● **PROBLEM DESCRIPTION**
Every line from the one containing "R3: 68k (+3V3, BUF) -> 68k (BUF, GND)" to the one containing "C3: 4.7uF (plus" in the records below, both included, must be set down exactly, and no other line.

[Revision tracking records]
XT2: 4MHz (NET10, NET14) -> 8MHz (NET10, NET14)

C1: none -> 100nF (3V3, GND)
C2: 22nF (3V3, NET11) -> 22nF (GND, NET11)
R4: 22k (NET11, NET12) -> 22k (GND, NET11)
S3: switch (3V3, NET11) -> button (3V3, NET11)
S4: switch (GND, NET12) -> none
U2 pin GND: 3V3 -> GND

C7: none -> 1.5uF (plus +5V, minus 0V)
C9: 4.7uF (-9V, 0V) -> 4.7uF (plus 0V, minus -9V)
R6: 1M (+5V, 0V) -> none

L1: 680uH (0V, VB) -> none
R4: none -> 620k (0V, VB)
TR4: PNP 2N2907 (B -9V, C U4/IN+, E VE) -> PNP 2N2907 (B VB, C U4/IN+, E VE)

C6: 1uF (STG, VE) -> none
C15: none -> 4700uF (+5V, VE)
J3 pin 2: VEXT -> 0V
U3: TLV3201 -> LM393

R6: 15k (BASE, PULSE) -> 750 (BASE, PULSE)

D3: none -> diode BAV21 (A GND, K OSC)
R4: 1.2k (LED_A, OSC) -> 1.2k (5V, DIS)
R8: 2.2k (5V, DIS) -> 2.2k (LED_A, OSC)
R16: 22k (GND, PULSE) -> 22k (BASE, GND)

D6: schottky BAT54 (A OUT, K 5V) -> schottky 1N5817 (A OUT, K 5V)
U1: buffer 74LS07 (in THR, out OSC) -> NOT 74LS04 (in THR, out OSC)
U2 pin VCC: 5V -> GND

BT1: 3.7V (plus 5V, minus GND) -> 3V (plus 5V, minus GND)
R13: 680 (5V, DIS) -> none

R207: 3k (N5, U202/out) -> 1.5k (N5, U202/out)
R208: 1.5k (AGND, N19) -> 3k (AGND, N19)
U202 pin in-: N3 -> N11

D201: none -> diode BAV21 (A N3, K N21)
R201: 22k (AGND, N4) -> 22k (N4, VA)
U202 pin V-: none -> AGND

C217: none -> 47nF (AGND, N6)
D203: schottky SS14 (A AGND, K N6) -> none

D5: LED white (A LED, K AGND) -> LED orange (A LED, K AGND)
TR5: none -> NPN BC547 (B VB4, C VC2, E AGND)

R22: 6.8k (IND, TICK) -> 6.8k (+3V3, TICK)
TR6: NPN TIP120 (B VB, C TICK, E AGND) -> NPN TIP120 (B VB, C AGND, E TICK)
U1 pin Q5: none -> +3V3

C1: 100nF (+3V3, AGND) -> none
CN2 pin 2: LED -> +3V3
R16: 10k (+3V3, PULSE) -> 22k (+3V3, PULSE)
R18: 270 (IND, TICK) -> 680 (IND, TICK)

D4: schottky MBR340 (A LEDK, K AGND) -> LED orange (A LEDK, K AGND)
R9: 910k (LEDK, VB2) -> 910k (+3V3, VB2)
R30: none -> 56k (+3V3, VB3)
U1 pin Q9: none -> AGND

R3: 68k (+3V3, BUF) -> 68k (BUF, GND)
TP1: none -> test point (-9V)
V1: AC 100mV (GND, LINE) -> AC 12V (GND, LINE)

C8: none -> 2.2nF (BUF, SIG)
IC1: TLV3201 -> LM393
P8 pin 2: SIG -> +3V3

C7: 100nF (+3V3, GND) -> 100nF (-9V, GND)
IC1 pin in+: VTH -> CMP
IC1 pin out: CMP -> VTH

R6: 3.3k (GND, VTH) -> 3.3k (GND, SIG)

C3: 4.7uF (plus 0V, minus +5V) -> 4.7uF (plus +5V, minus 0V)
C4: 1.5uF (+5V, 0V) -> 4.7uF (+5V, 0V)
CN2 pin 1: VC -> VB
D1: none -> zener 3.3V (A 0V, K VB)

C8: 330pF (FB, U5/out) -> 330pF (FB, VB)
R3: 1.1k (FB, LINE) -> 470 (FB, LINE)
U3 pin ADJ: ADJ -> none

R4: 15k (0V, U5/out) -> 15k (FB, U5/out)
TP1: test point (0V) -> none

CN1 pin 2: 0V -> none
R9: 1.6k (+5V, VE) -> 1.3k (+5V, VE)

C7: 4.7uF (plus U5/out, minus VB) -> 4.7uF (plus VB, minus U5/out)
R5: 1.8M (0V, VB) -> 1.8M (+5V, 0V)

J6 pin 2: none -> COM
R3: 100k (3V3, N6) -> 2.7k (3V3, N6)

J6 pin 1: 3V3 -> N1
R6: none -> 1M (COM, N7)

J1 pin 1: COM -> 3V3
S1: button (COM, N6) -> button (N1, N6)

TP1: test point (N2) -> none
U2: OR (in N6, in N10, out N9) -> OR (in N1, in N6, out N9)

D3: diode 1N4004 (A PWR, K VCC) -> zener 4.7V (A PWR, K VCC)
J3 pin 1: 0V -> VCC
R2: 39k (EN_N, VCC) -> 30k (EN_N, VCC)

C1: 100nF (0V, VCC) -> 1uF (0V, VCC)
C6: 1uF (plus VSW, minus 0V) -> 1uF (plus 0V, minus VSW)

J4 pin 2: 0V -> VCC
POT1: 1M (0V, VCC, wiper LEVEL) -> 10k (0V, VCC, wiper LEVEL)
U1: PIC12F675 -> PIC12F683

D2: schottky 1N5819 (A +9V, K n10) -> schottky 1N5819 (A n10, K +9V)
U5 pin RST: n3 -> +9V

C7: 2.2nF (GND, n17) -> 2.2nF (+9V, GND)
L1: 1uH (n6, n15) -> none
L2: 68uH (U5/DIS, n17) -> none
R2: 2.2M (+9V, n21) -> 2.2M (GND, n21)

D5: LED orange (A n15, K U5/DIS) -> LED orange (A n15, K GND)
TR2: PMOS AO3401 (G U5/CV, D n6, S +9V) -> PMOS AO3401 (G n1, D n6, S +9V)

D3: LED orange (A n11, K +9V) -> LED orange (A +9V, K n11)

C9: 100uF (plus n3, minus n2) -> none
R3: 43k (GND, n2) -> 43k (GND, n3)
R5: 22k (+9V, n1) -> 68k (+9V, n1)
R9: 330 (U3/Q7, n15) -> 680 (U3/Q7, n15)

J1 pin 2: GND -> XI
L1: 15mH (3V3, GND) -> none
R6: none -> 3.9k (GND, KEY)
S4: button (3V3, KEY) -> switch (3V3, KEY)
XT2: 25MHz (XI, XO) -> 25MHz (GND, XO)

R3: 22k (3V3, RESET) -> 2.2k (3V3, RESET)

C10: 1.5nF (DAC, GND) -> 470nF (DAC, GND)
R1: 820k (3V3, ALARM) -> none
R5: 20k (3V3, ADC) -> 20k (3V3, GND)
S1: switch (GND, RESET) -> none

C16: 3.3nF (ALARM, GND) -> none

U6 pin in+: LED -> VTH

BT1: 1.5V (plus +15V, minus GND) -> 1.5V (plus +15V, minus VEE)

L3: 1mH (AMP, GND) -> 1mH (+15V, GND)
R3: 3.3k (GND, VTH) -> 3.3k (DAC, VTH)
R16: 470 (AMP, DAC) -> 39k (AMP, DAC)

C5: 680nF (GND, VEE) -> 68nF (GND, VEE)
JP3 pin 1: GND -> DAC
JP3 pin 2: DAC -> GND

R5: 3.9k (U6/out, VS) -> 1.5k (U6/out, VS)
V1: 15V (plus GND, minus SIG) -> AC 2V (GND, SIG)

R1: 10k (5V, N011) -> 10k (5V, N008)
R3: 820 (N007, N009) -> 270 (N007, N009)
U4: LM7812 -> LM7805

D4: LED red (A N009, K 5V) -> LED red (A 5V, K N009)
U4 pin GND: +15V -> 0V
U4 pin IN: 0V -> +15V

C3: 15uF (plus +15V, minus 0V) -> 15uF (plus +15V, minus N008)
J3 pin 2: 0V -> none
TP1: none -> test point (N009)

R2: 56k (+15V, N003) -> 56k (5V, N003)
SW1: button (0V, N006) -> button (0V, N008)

● **RESULT OF THE EXERCISE**
R3: 68k (+3V3, BUF) -> 68k (BUF, GND)
TP1: none -> test point (-9V)
V1: AC 100mV (GND, LINE) -> AC 12V (GND, LINE)

C8: none -> 2.2nF (BUF, SIG)
IC1: TLV3201 -> LM393
P8 pin 2: SIG -> +3V3

C7: 100nF (+3V3, GND) -> 100nF (-9V, GND)
IC1 pin in+: VTH -> CMP
IC1 pin out: CMP -> VTH

R6: 3.3k (GND, VTH) -> 3.3k (GND, SIG)

C3: 4.7uF (plus 0V, minus +5V) -> 4.7uF (plus +5V, minus 0V)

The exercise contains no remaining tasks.